* [Your goal]: Note each line in the data holding the string "none" and report it.

(Study material Opens)

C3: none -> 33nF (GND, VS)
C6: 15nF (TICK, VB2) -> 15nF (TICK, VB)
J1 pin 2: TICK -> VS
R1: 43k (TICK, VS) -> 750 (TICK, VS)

(Study material Closes)
(Study material Opens)

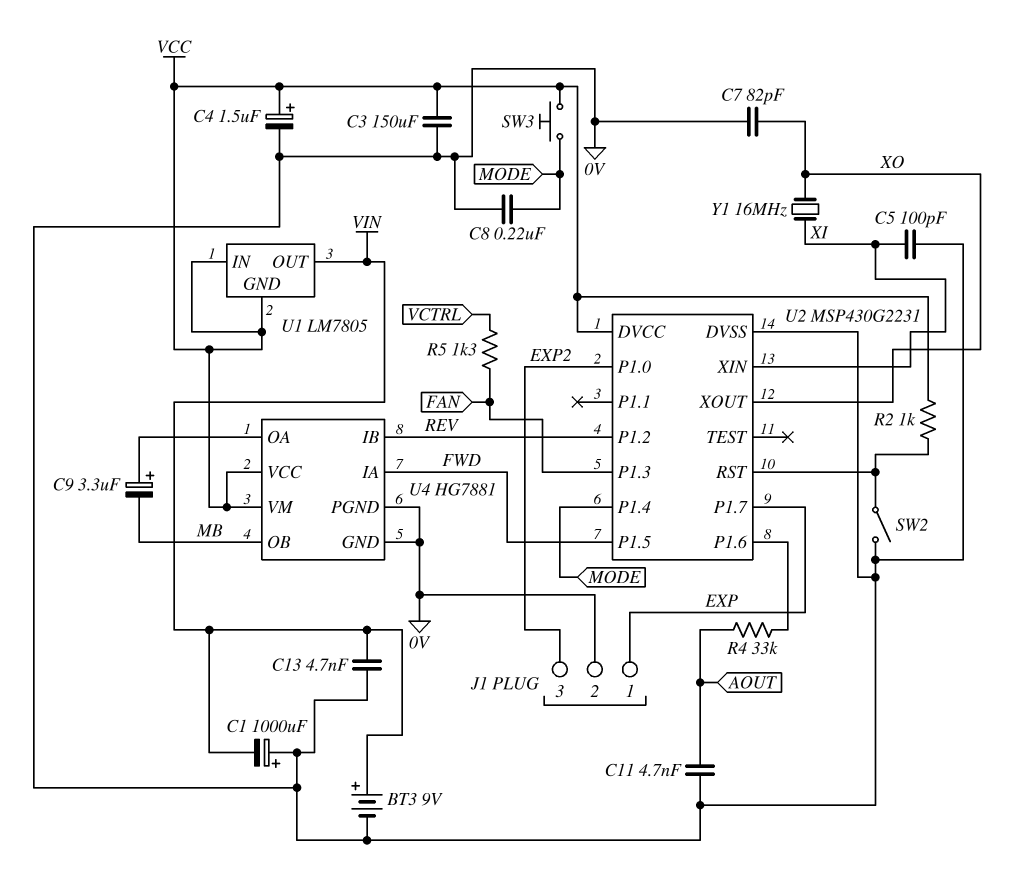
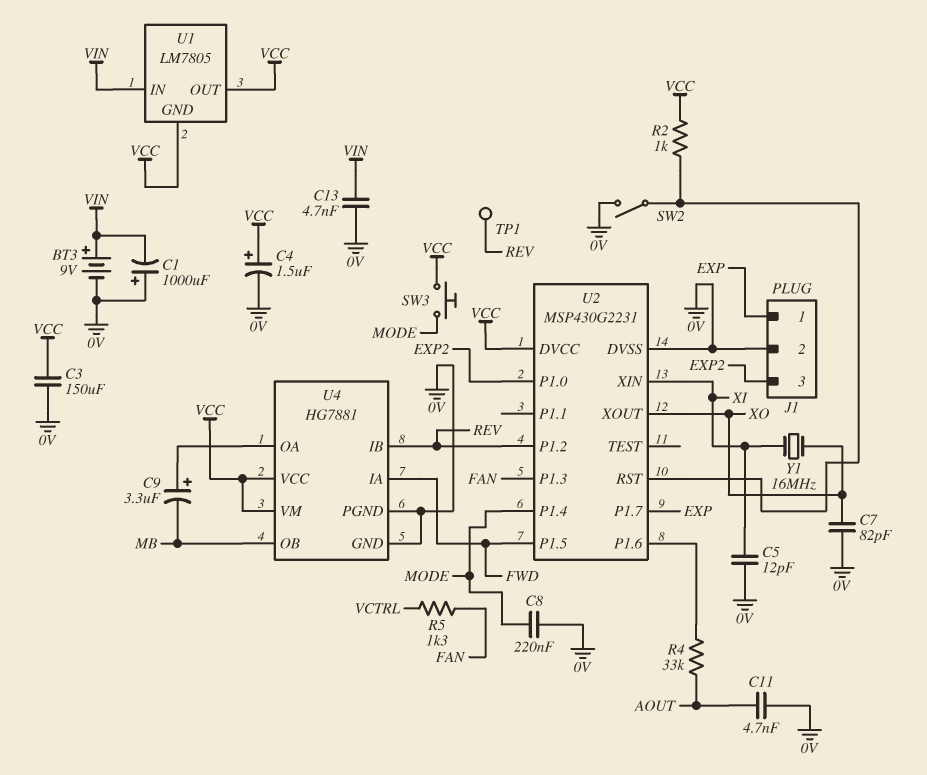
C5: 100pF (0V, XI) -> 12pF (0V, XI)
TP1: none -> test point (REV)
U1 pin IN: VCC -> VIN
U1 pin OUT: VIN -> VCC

(Study material Closes)

* [Response to the task]:
C3: none -> 33nF (GND, VS)
TP1: none -> test point (REV)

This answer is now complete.